Task input Block Start
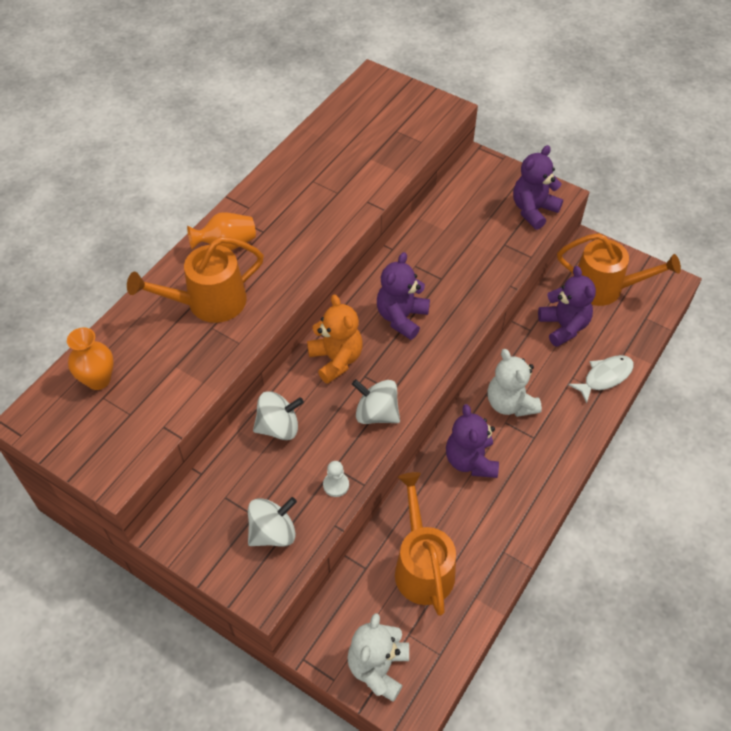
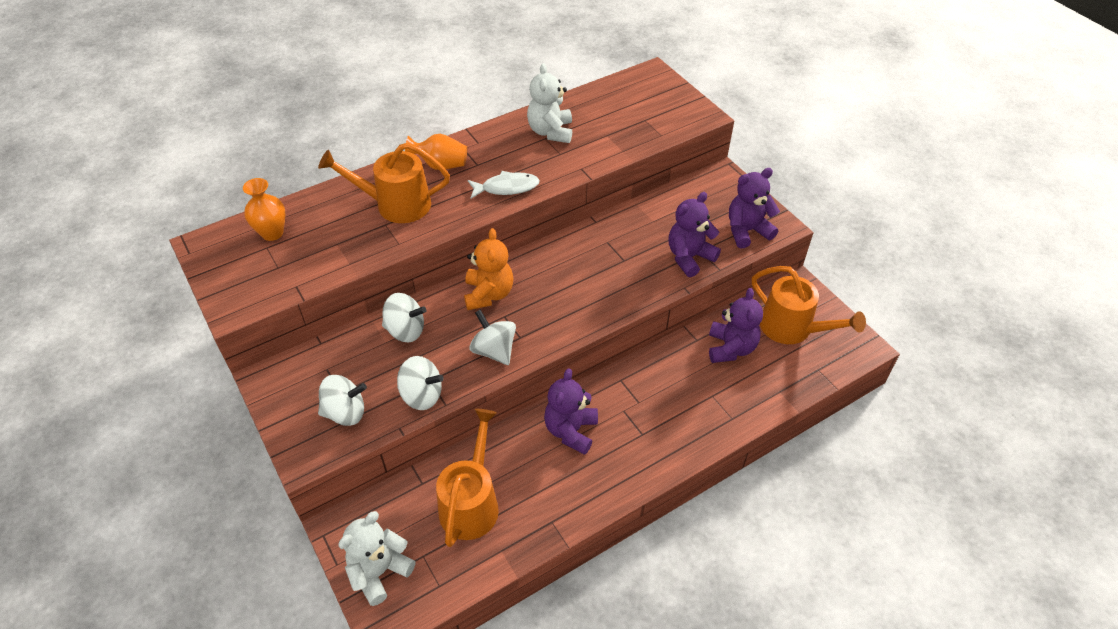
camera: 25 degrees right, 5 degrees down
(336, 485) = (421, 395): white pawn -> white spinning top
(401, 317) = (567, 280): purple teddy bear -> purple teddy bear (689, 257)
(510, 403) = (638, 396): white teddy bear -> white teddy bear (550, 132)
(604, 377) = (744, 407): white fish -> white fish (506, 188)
Task input Block End
Task input Block Start
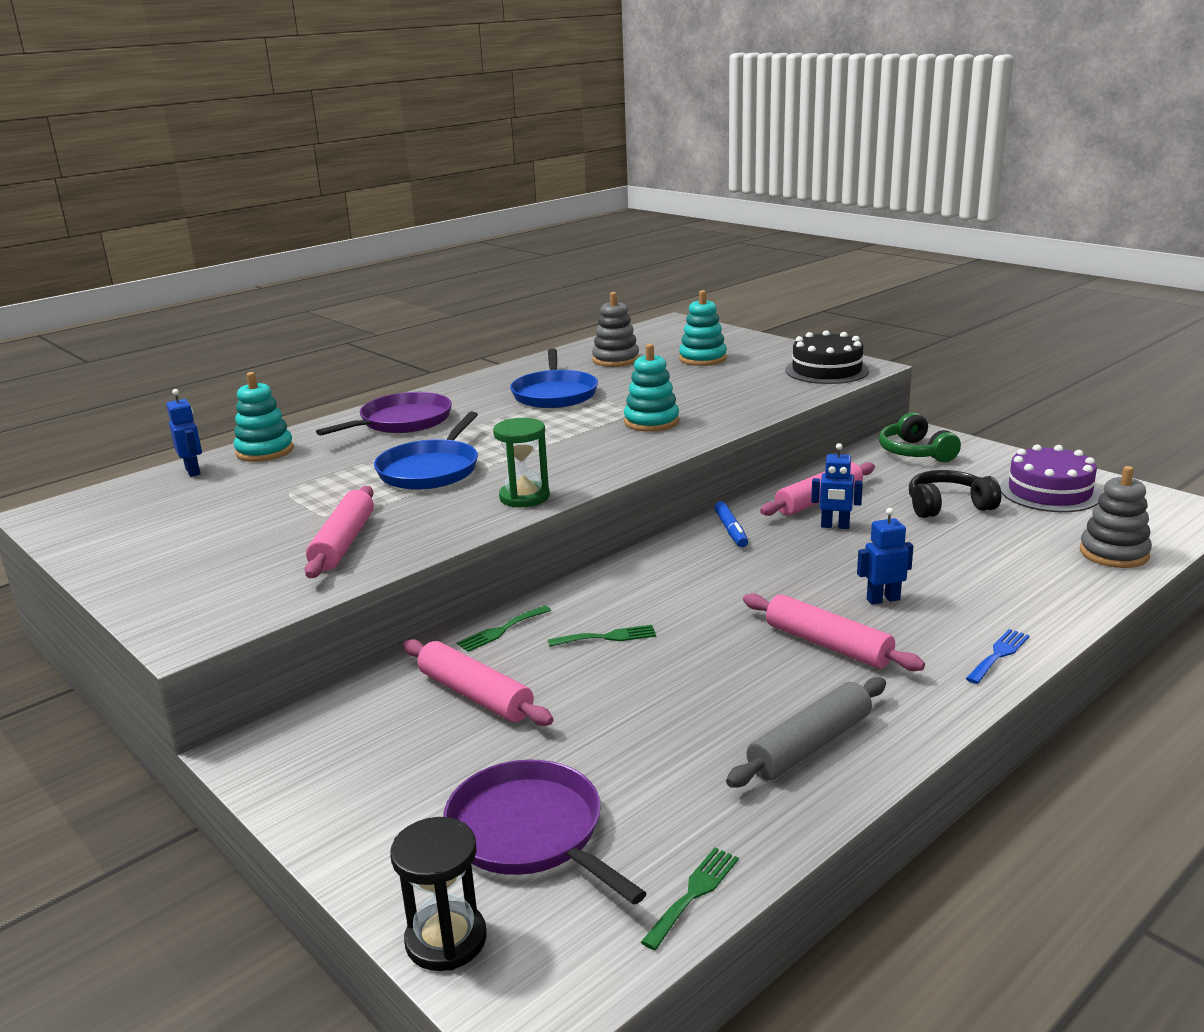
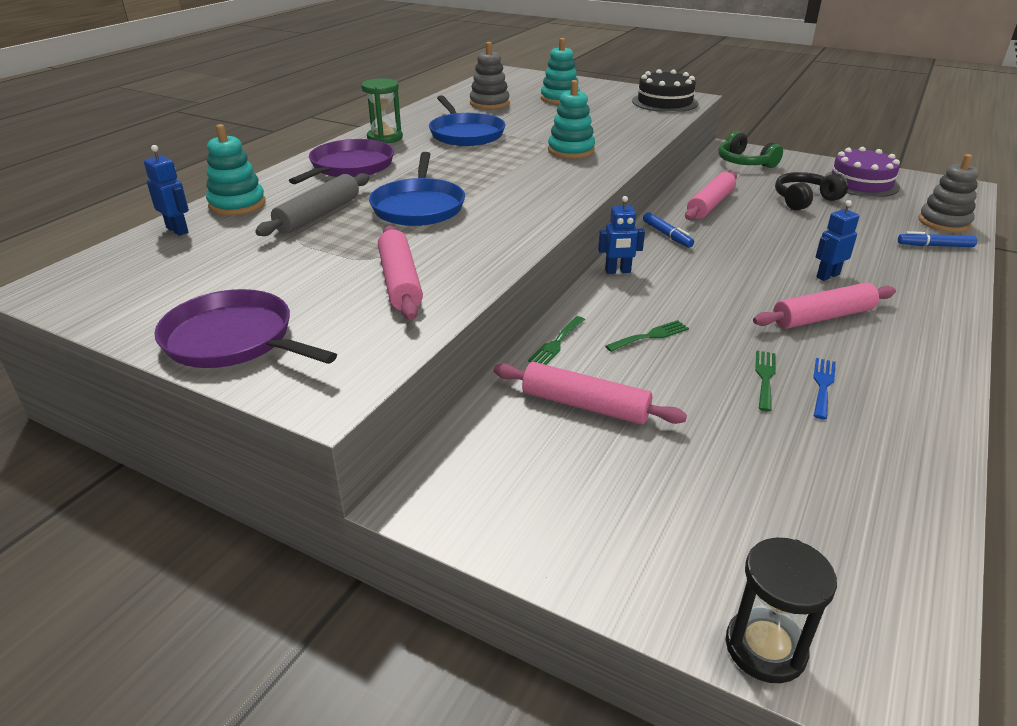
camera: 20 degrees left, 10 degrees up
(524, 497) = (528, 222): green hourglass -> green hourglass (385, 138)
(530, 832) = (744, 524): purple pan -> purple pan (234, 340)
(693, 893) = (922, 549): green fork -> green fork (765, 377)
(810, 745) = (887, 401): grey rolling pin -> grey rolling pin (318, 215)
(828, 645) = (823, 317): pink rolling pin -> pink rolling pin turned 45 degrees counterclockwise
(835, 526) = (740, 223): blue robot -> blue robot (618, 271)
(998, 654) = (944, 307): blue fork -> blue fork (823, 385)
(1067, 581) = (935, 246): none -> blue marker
Task input Block End
All that is wanted is a faithful reproduction of the line above with "(998, 654) = (944, 307): blue", the line with "(1067, 581) = (935, 246): none -> blue marker", and every line in between.

(998, 654) = (944, 307): blue fork -> blue fork (823, 385)
(1067, 581) = (935, 246): none -> blue marker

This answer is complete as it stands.